The problem:
Copy out the line bearing "(204, 251) = (275, 171): red" and all the lines after it, to the very end of the material below, exactly as written.
=== Section Start ===
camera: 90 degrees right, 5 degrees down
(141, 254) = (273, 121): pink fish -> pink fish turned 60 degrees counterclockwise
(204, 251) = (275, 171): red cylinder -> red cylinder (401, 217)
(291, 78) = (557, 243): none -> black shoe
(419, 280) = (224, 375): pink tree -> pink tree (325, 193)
=== Section End ===
Exercise result:
(204, 251) = (275, 171): red cylinder -> red cylinder (401, 217)
(291, 78) = (557, 243): none -> black shoe
(419, 280) = (224, 375): pink tree -> pink tree (325, 193)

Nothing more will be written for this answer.